Exercise
Find every line in the records below that holds the word "white", and copy it out.

Records to process
○ ○ ○ ○ ○
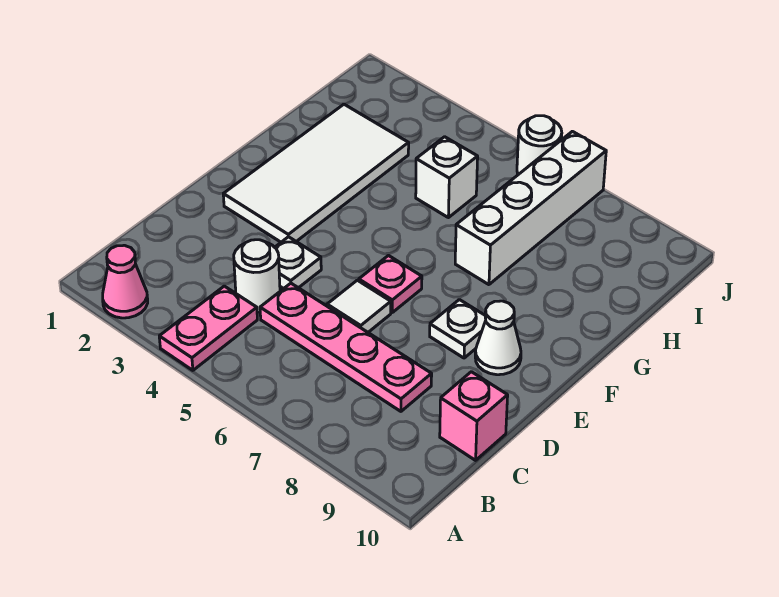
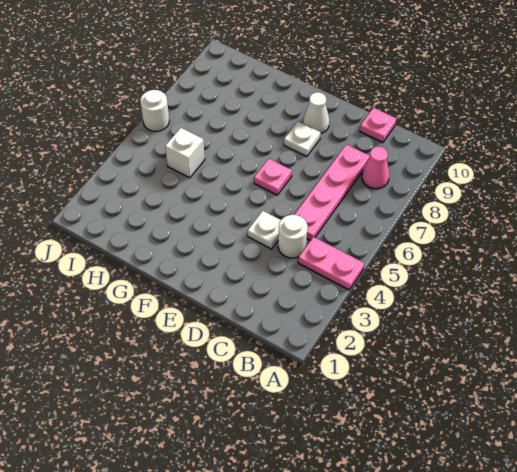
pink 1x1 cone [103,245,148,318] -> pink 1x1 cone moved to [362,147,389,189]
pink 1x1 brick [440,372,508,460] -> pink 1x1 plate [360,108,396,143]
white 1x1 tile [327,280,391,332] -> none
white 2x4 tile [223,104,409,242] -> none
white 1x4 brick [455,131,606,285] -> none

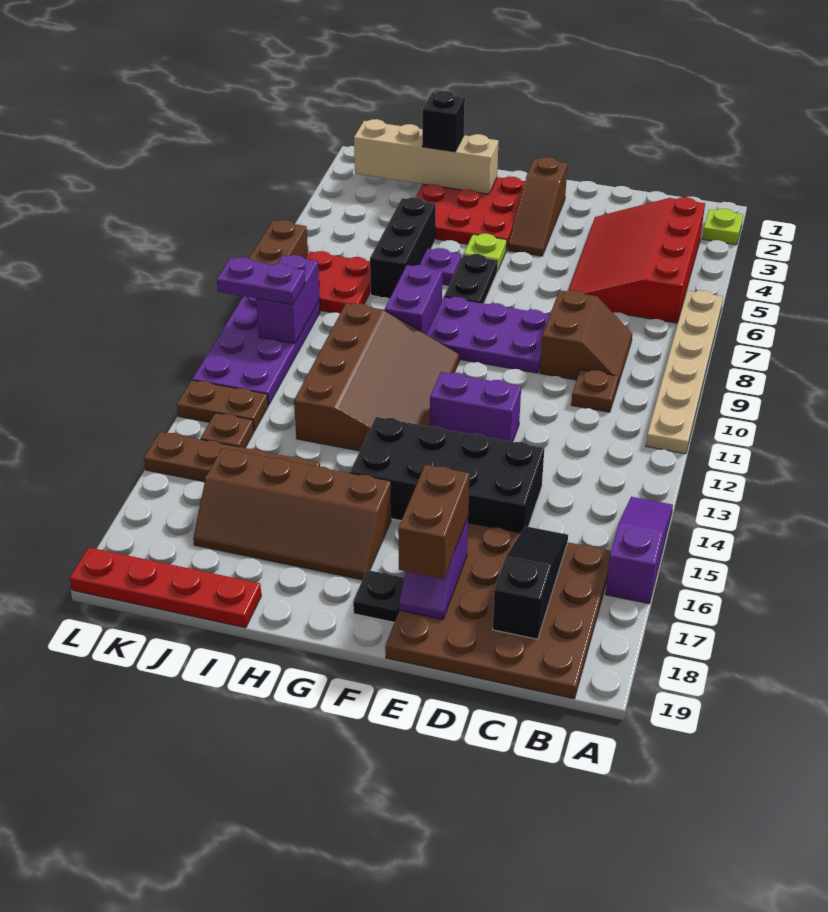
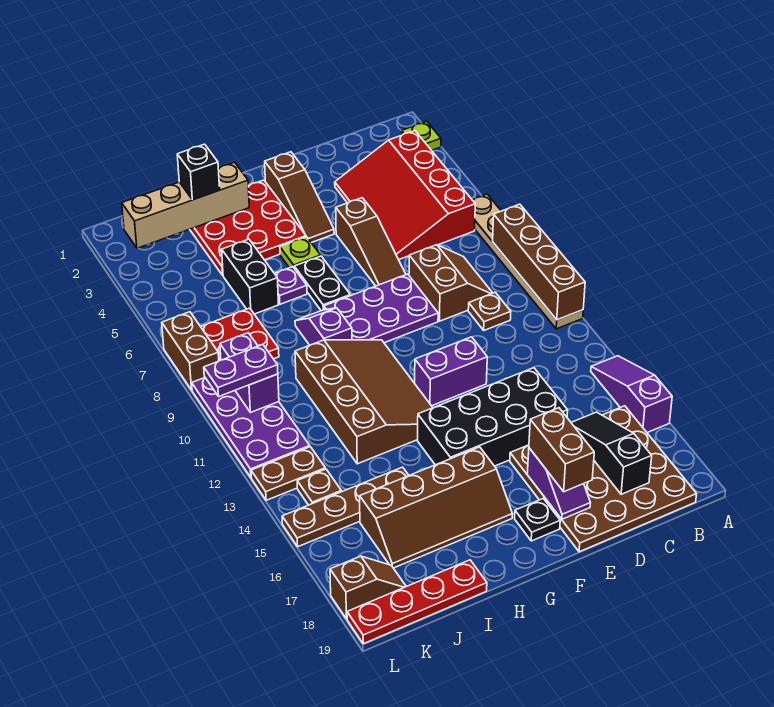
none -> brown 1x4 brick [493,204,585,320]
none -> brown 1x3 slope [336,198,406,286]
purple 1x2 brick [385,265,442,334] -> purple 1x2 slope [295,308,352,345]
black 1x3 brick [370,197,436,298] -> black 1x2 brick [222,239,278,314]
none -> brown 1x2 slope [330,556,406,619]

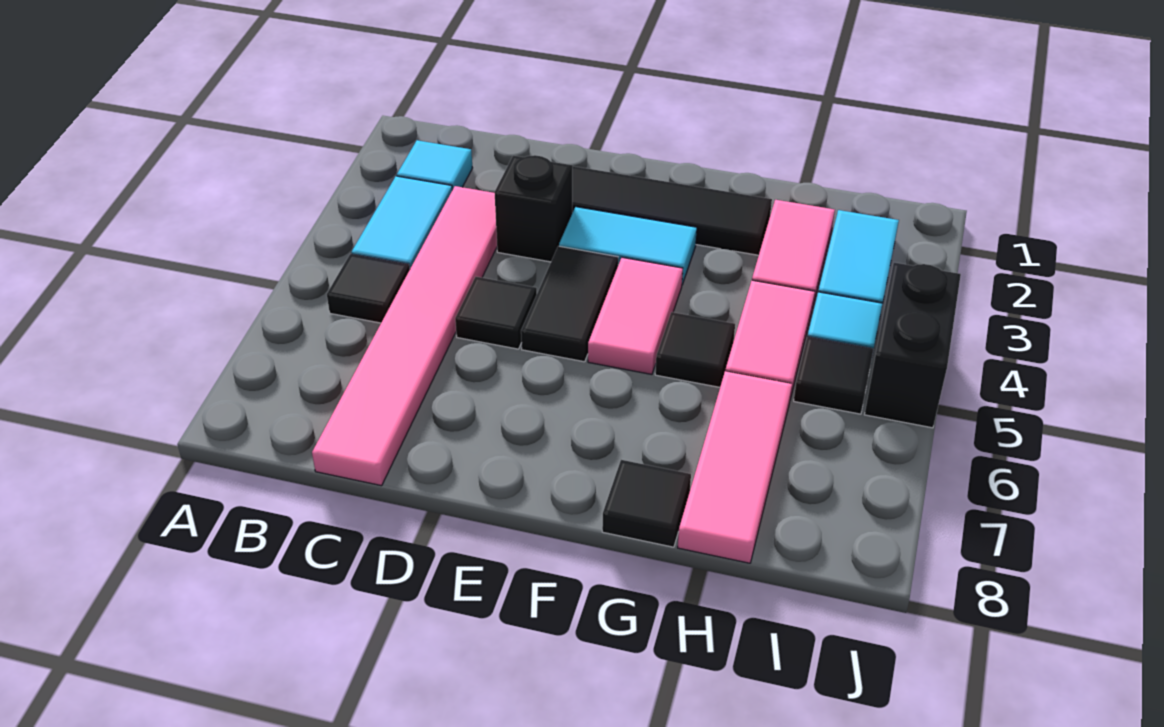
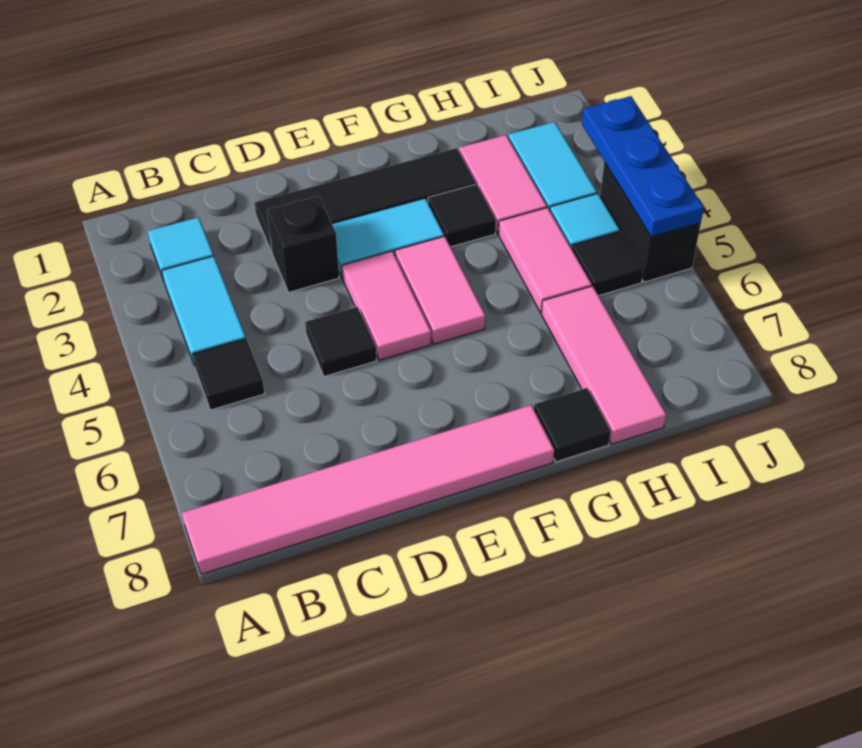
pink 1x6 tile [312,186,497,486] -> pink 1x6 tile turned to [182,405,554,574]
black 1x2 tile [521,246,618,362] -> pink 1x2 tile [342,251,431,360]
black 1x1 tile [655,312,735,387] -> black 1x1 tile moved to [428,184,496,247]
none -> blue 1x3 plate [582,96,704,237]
○ ○ ○ ○ ○
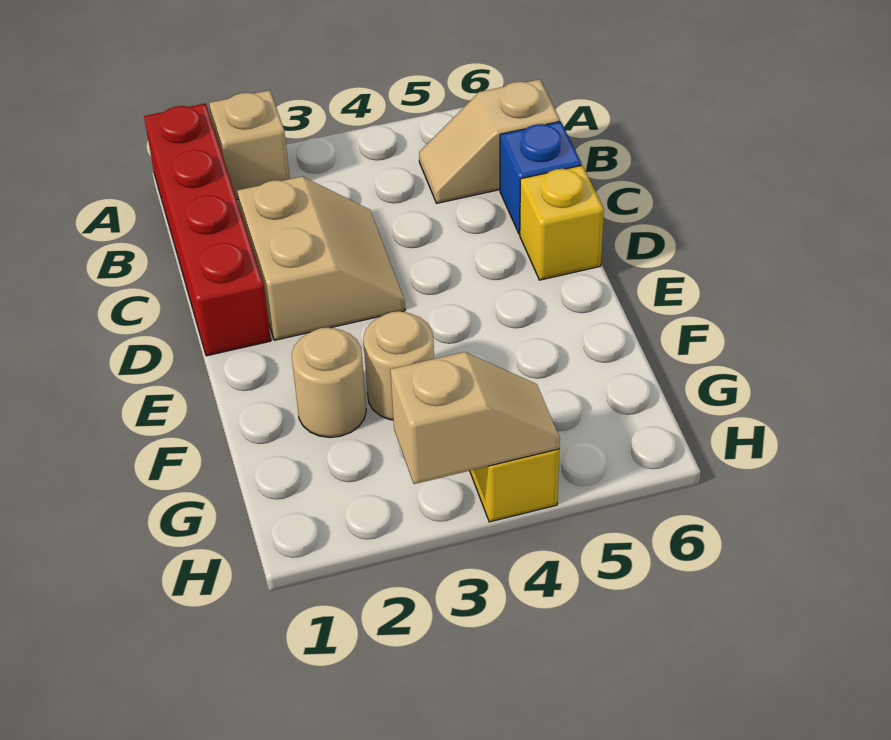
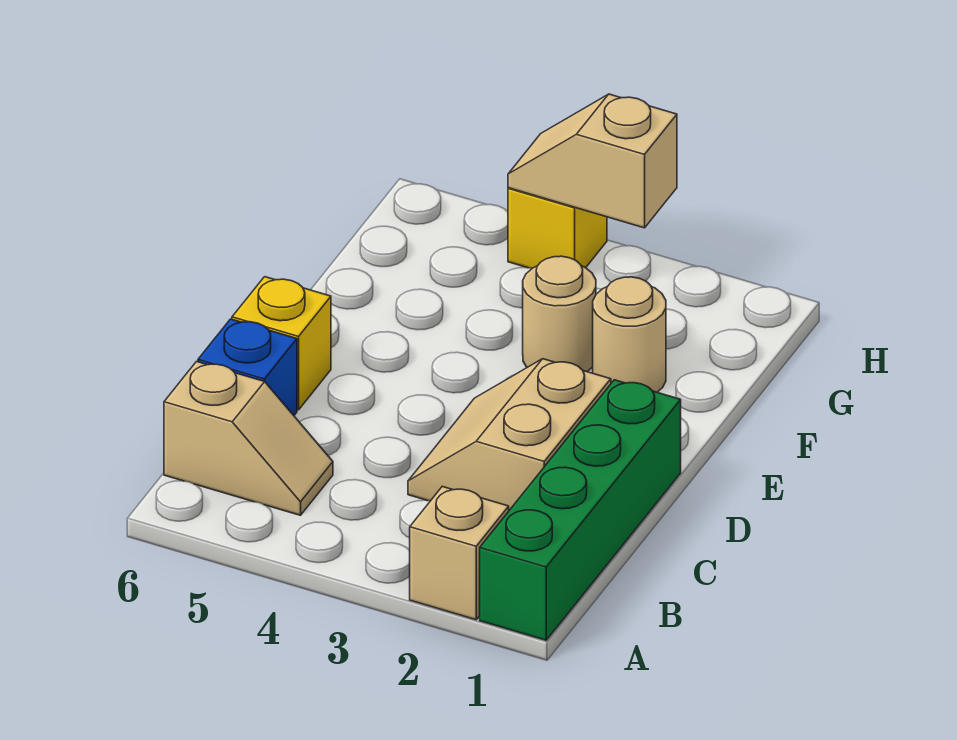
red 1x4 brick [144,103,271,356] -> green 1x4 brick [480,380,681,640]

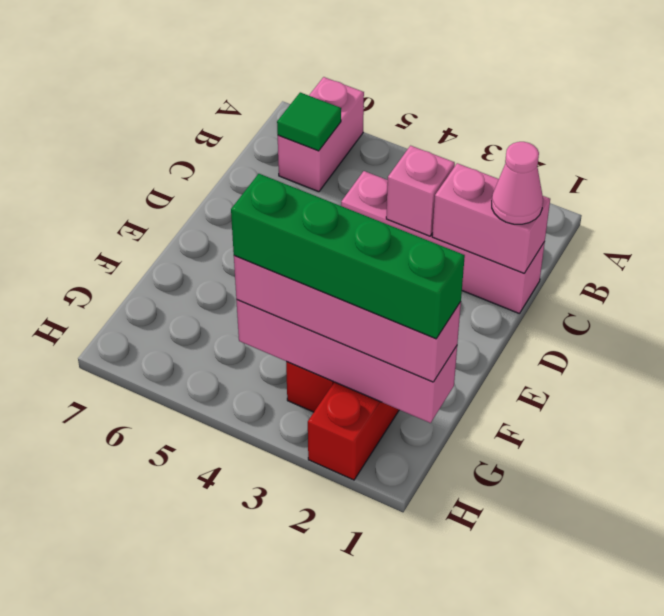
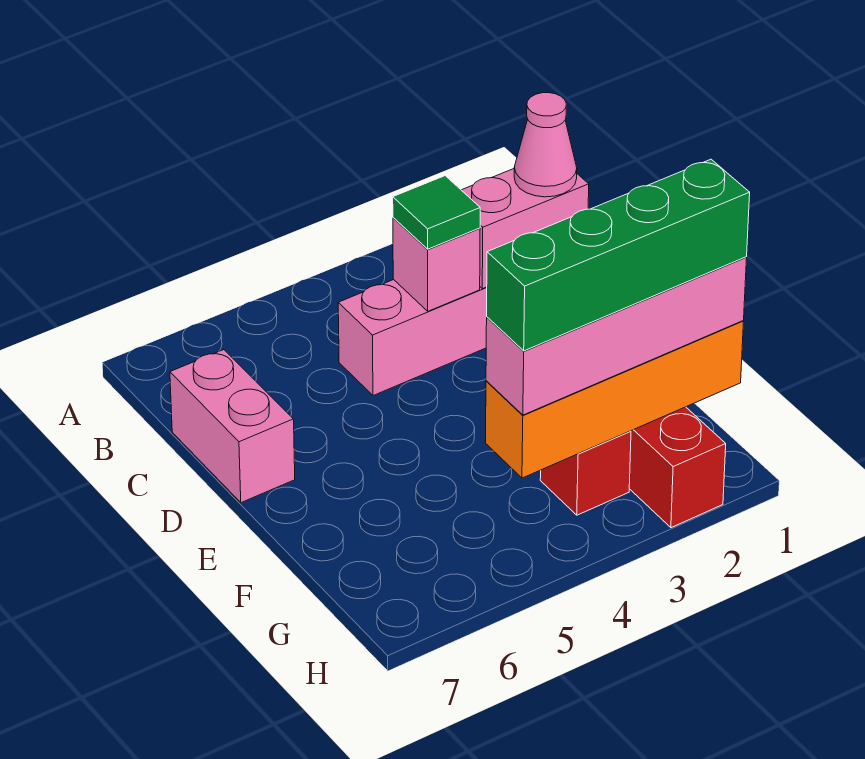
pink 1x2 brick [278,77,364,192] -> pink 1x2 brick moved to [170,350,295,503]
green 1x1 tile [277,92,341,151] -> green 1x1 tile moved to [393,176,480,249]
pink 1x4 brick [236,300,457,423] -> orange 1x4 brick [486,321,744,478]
○ ○ ○ ○ ○
Answer section
white 1x1 tile [327,280,391,332] -> none
white 2x4 tile [223,104,409,242] -> none
white 1x4 brick [455,131,606,285] -> none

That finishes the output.